Data for processing: Begin
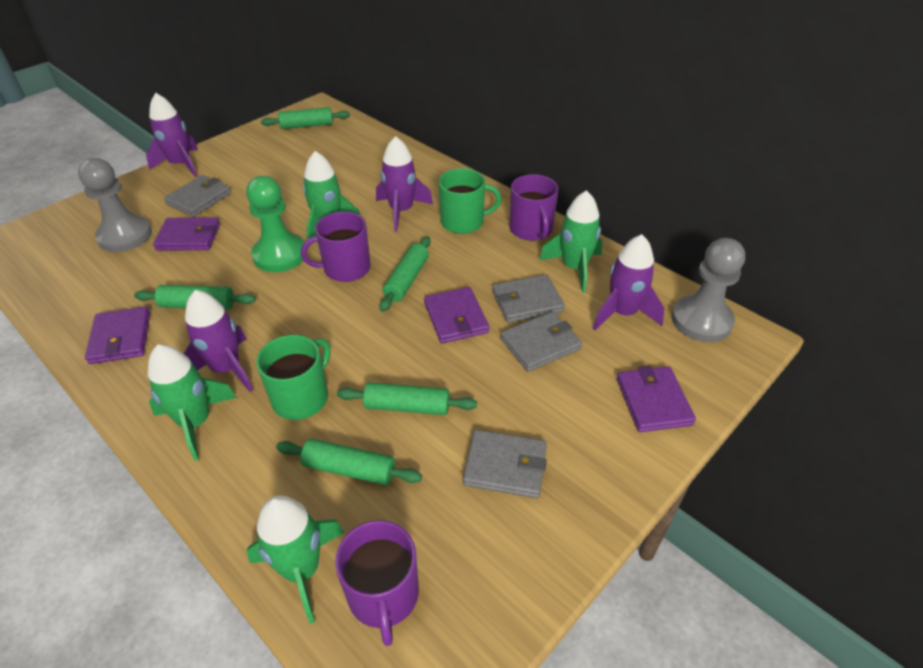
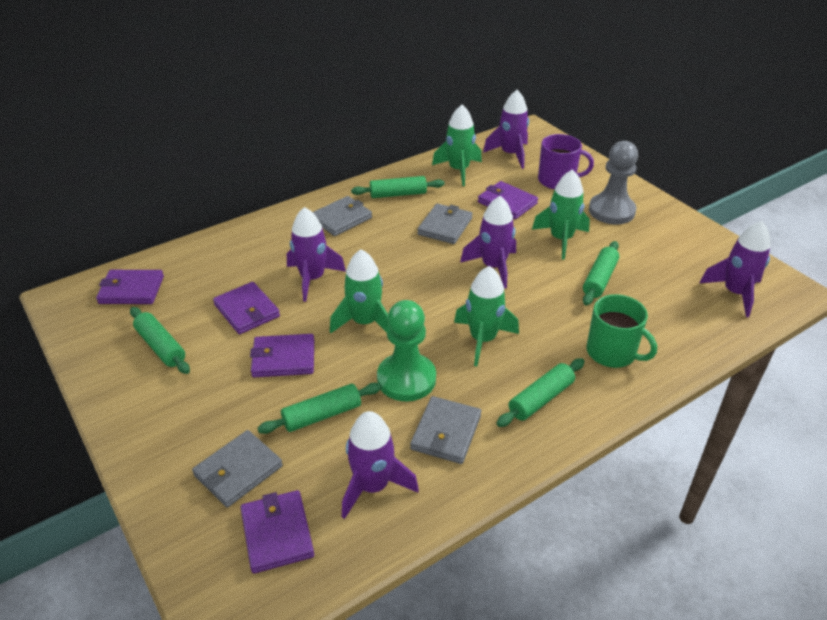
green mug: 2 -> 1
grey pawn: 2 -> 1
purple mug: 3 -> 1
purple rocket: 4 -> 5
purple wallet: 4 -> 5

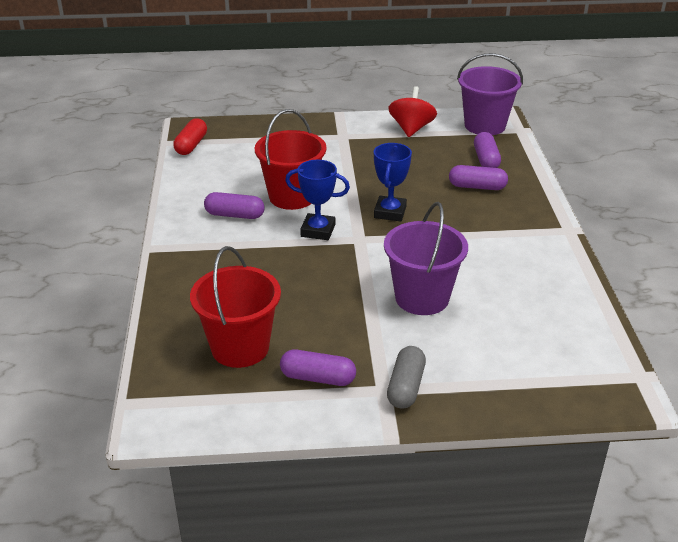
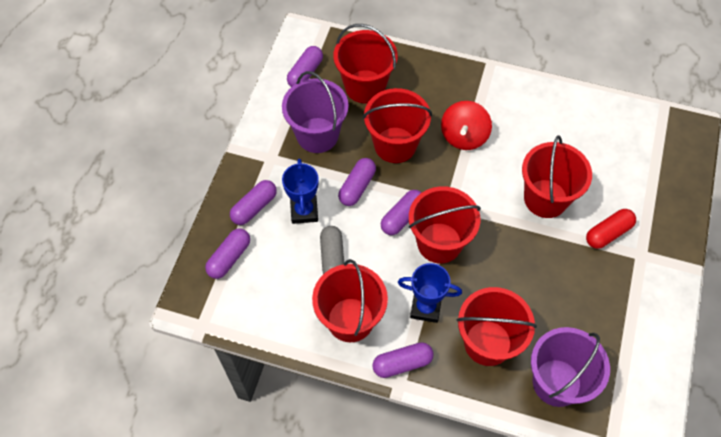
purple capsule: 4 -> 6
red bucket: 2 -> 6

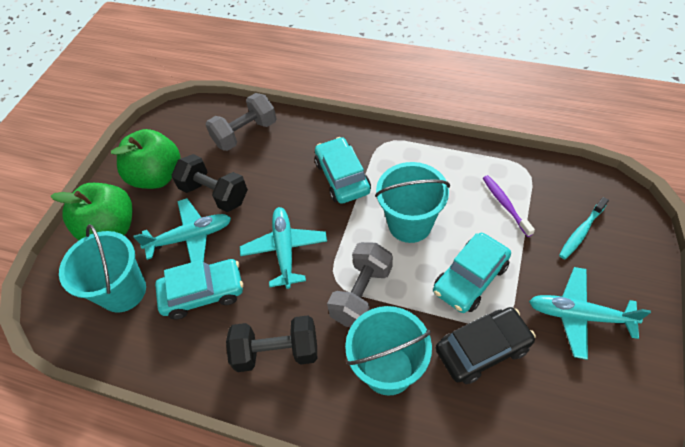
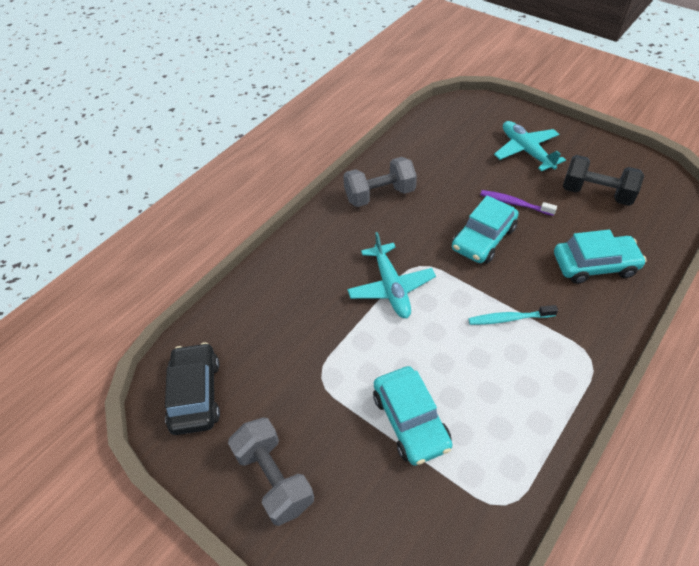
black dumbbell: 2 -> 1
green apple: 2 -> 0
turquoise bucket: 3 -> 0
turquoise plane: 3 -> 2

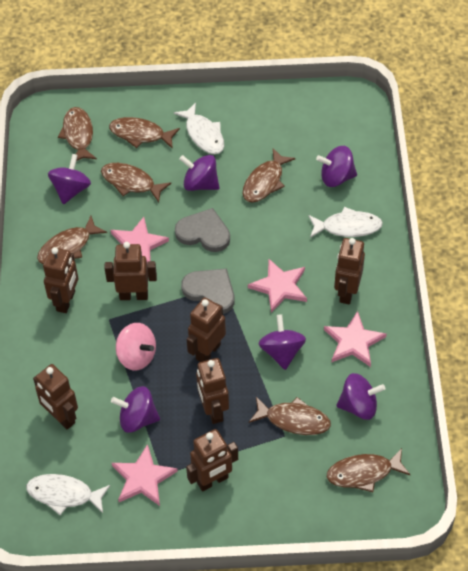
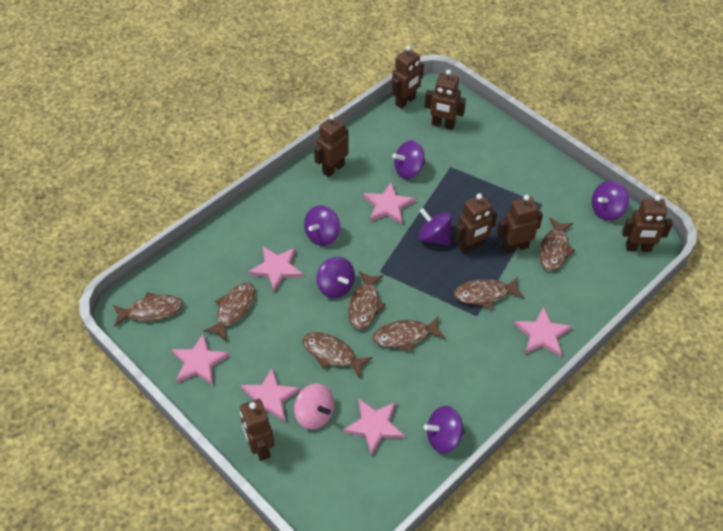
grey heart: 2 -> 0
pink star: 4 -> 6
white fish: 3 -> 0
Data for processing: End
Data for processing: Begin
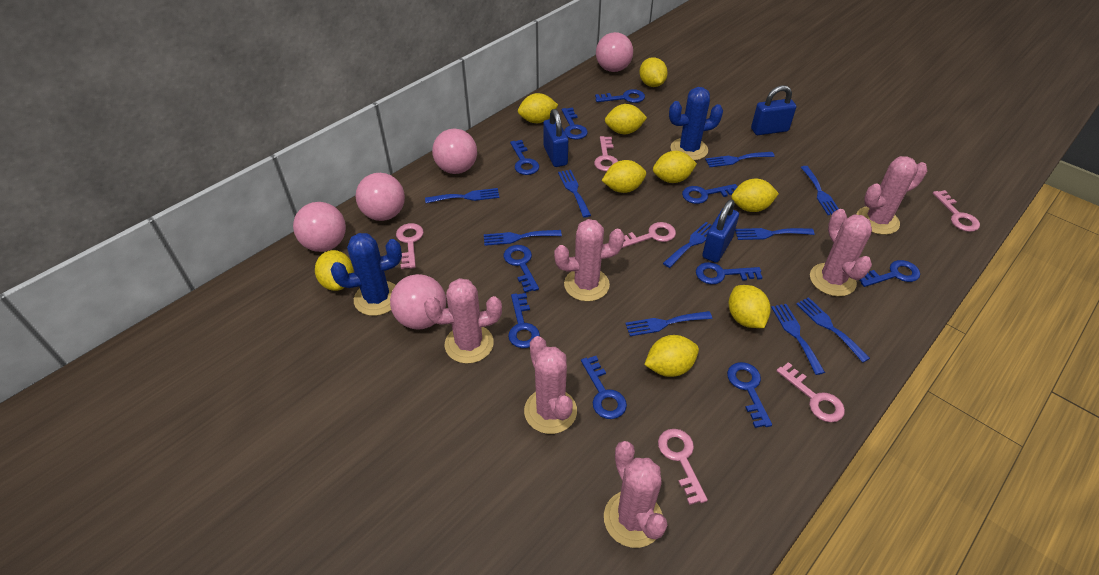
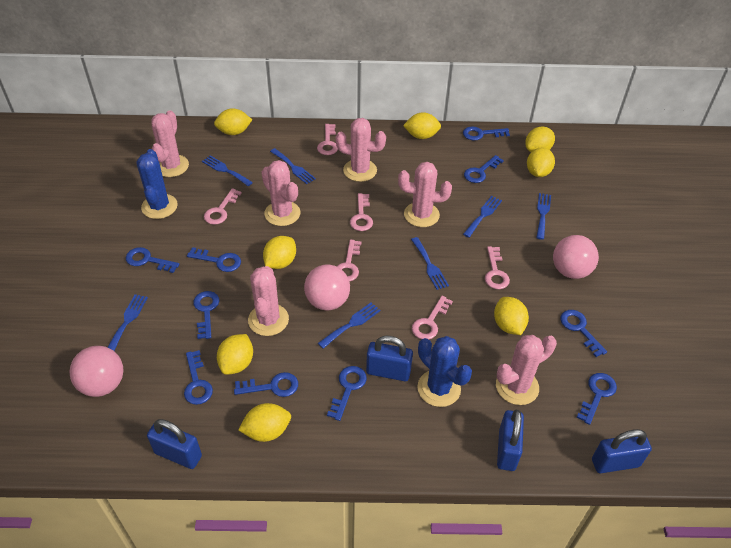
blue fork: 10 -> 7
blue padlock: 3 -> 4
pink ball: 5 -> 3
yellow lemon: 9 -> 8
Data for processing: End
§ Goal of the exercise: When you reach the line that has "purple rocket: 4 -> 5" in the data above, start repeating lines exactly, and stop after the line that has "white fish: 3 -> 0"; pictures stay out.

§ Written reply:
purple rocket: 4 -> 5
purple wallet: 4 -> 5

purple capsule: 4 -> 6
red bucket: 2 -> 6

black dumbbell: 2 -> 1
green apple: 2 -> 0
turquoise bucket: 3 -> 0
turquoise plane: 3 -> 2

grey heart: 2 -> 0
pink star: 4 -> 6
white fish: 3 -> 0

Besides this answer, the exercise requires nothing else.